▶ [HOW TO COMPLETE THIS TASK]: Your copy should match the records below word for word and contain no pictures.

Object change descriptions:
--*--
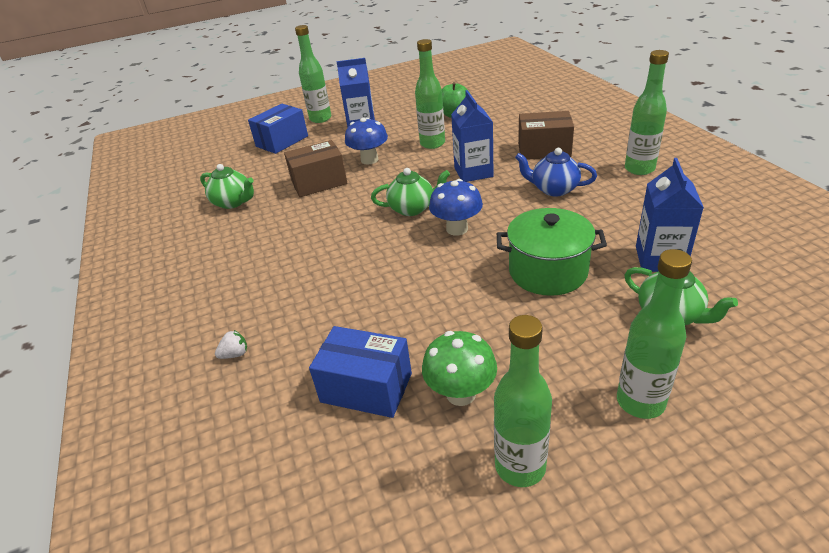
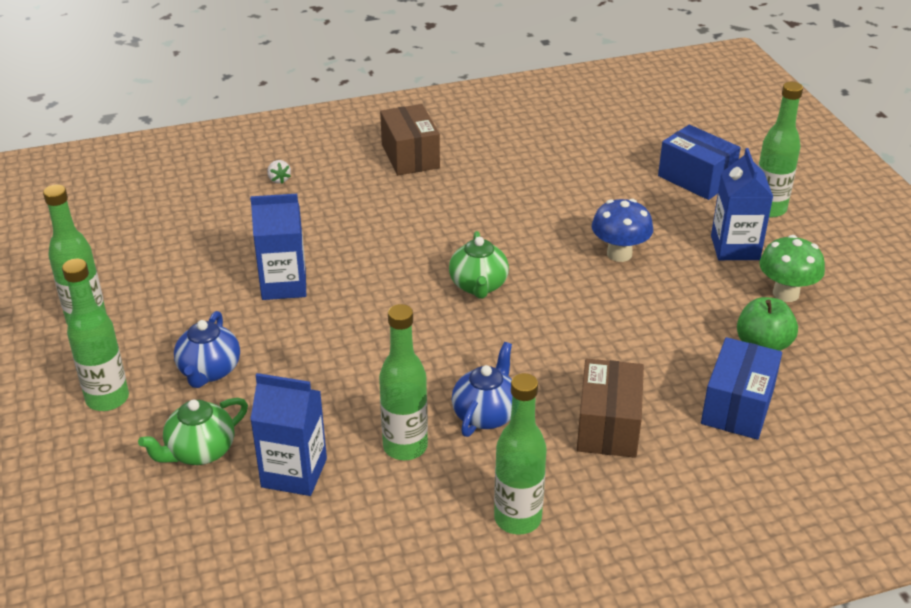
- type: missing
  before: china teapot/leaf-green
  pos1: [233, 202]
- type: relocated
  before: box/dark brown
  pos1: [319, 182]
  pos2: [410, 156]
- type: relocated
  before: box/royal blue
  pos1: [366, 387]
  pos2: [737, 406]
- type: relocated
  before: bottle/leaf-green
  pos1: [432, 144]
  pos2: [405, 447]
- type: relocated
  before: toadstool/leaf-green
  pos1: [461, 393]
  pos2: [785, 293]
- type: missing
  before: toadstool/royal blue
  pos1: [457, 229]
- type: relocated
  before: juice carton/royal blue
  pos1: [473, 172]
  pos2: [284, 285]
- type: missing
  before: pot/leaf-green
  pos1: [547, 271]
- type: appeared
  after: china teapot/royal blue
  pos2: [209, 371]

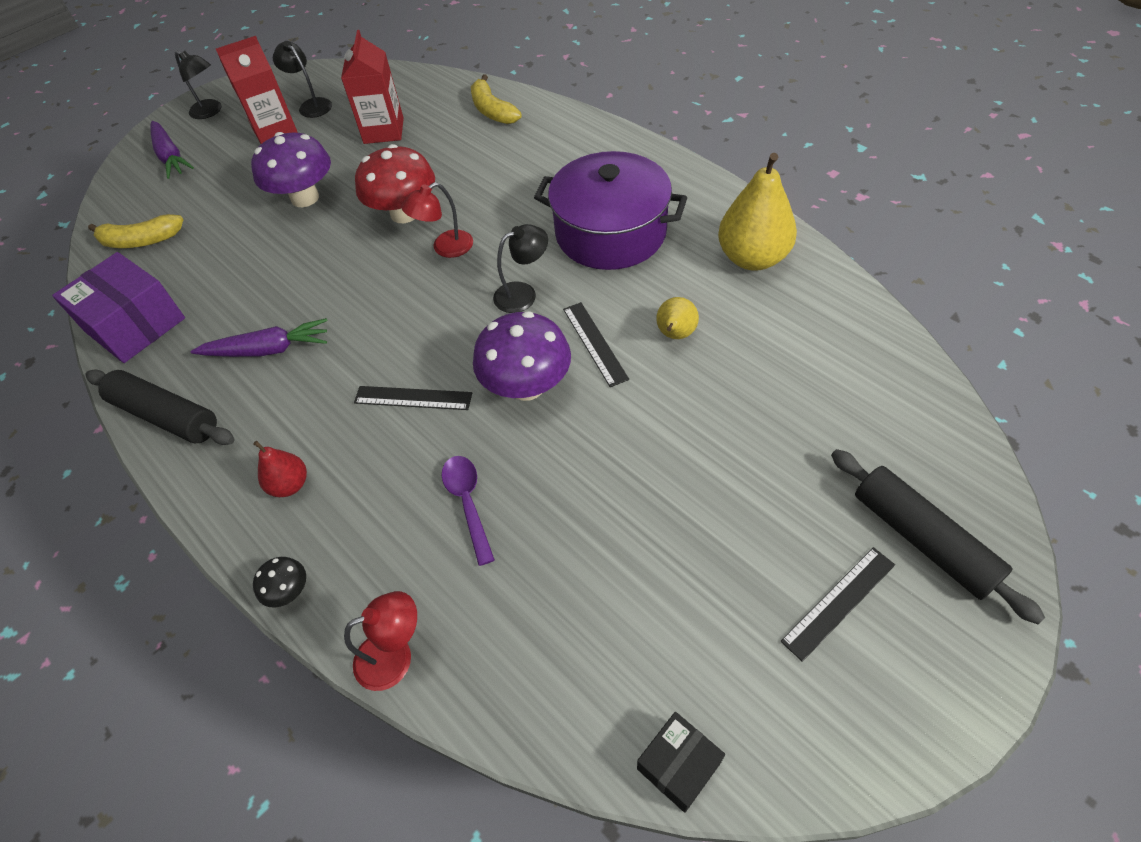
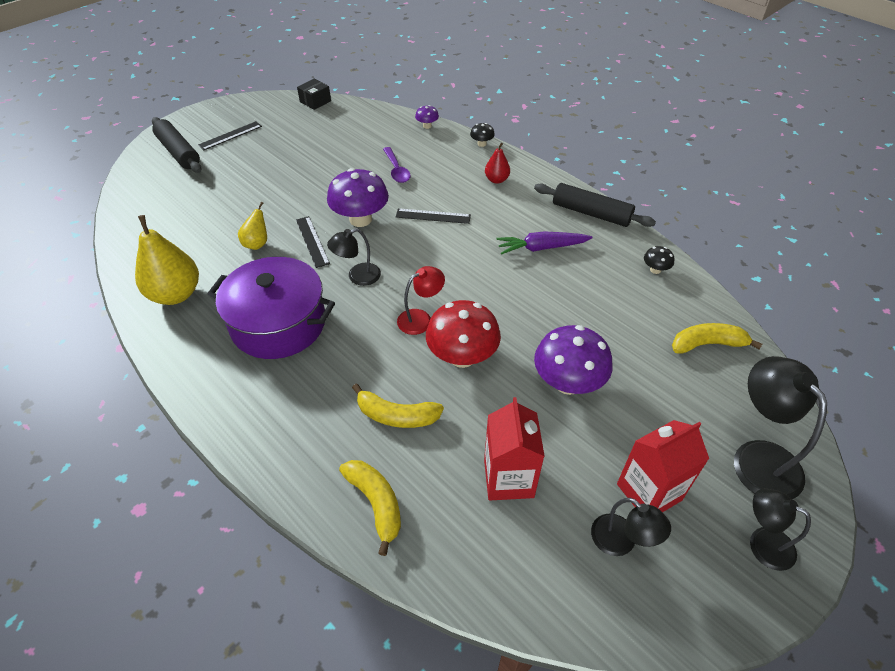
- type: exchanged
  before: box/royal purple
  after: toadstool/jet-black
  pos1: [135, 325]
  pos2: [655, 270]
- type: exchanged
  before: root vegetable/royal purple
  after: desk lamp/jet-black
  pos1: [171, 157]
  pos2: [758, 457]
- type: exchanged
  before: desk lamp/crimson
  after: toadstool/royal purple
  pos1: [395, 655]
  pos2: [427, 126]
- type: appeared
  after: toy banana/yellow
  pos2: [397, 416]

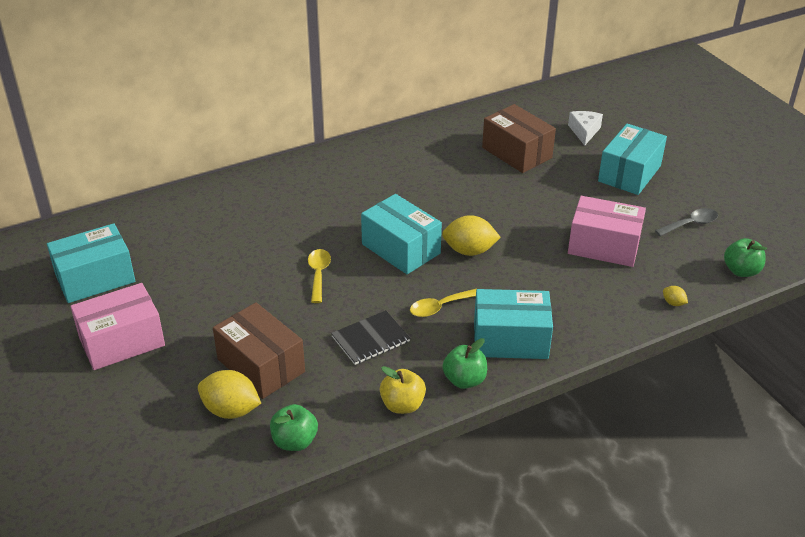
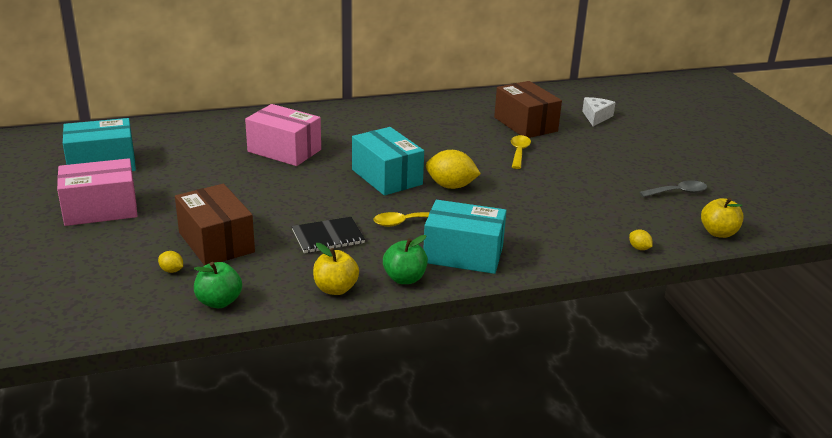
- type: size
  before: citrus fruit/yellow
  pos1: [231, 410]
  pos2: [171, 270]
  scale: 0.47
- type: relocated
  before: spoon/yellow
  pos1: [318, 274]
  pos2: [519, 152]
- type: relocated
  before: box/pink
  pos1: [603, 246]
  pos2: [284, 151]
- type: missing
  before: box/teal
  pos1: [629, 173]
- type: colour
  before: apple/leaf-green
  after: apple/yellow
  pos1: [741, 271]
  pos2: [718, 233]

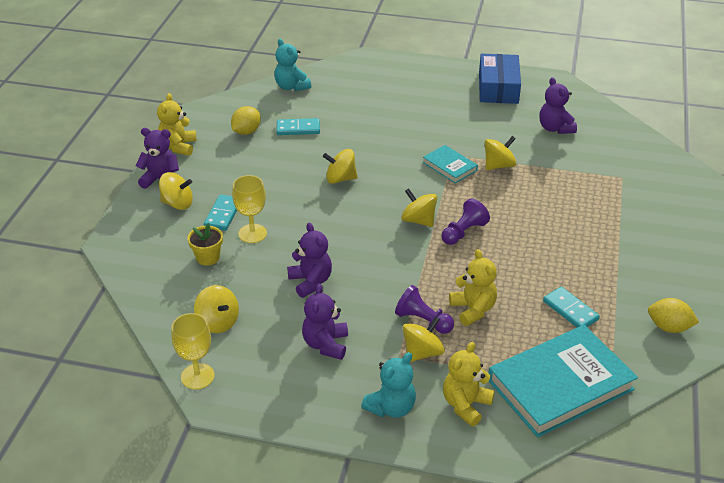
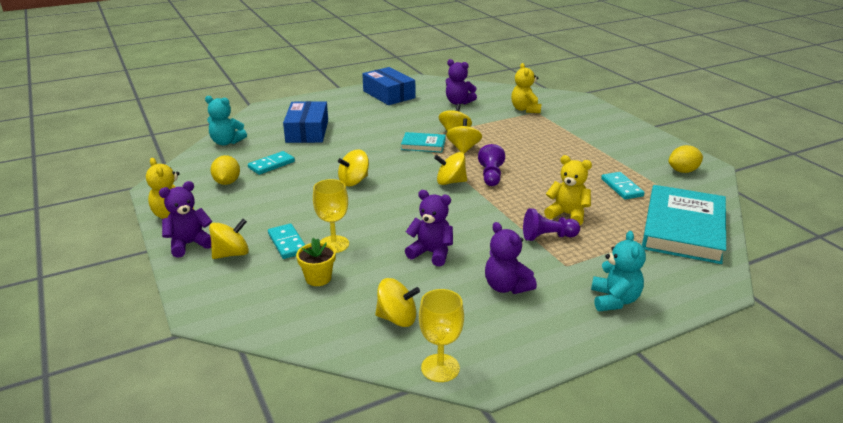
- type: relocated
  before: toy top/yellow
  pos1: [422, 352]
  pos2: [463, 148]
- type: relocated
  before: teddy bear/yellow
  pos1: [465, 405]
  pos2: [525, 109]
- type: spun
  before: domino piece/teal
  pos1: [570, 310]
  pos2: [621, 187]
  turn: 60
- type: appeared
  after: box/royal blue
  pos2: [307, 131]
--*--
▶ [RESPONSE AREA]:
- type: missing
  before: china teapot/leaf-green
  pos1: [233, 202]
- type: relocated
  before: box/dark brown
  pos1: [319, 182]
  pos2: [410, 156]
- type: relocated
  before: box/royal blue
  pos1: [366, 387]
  pos2: [737, 406]
- type: relocated
  before: bottle/leaf-green
  pos1: [432, 144]
  pos2: [405, 447]
- type: relocated
  before: toadstool/leaf-green
  pos1: [461, 393]
  pos2: [785, 293]
- type: missing
  before: toadstool/royal blue
  pos1: [457, 229]
- type: relocated
  before: juice carton/royal blue
  pos1: [473, 172]
  pos2: [284, 285]
- type: missing
  before: pot/leaf-green
  pos1: [547, 271]
- type: appeared
  after: china teapot/royal blue
  pos2: [209, 371]

- type: exchanged
  before: box/royal purple
  after: toadstool/jet-black
  pos1: [135, 325]
  pos2: [655, 270]
- type: exchanged
  before: root vegetable/royal purple
  after: desk lamp/jet-black
  pos1: [171, 157]
  pos2: [758, 457]
- type: exchanged
  before: desk lamp/crimson
  after: toadstool/royal purple
  pos1: [395, 655]
  pos2: [427, 126]
- type: appeared
  after: toy banana/yellow
  pos2: [397, 416]

- type: size
  before: citrus fruit/yellow
  pos1: [231, 410]
  pos2: [171, 270]
  scale: 0.47
- type: relocated
  before: spoon/yellow
  pos1: [318, 274]
  pos2: [519, 152]
- type: relocated
  before: box/pink
  pos1: [603, 246]
  pos2: [284, 151]
- type: missing
  before: box/teal
  pos1: [629, 173]
- type: colour
  before: apple/leaf-green
  after: apple/yellow
  pos1: [741, 271]
  pos2: [718, 233]

- type: relocated
  before: toy top/yellow
  pos1: [422, 352]
  pos2: [463, 148]
- type: relocated
  before: teddy bear/yellow
  pos1: [465, 405]
  pos2: [525, 109]
- type: spun
  before: domino piece/teal
  pos1: [570, 310]
  pos2: [621, 187]
  turn: 60
- type: appeared
  after: box/royal blue
  pos2: [307, 131]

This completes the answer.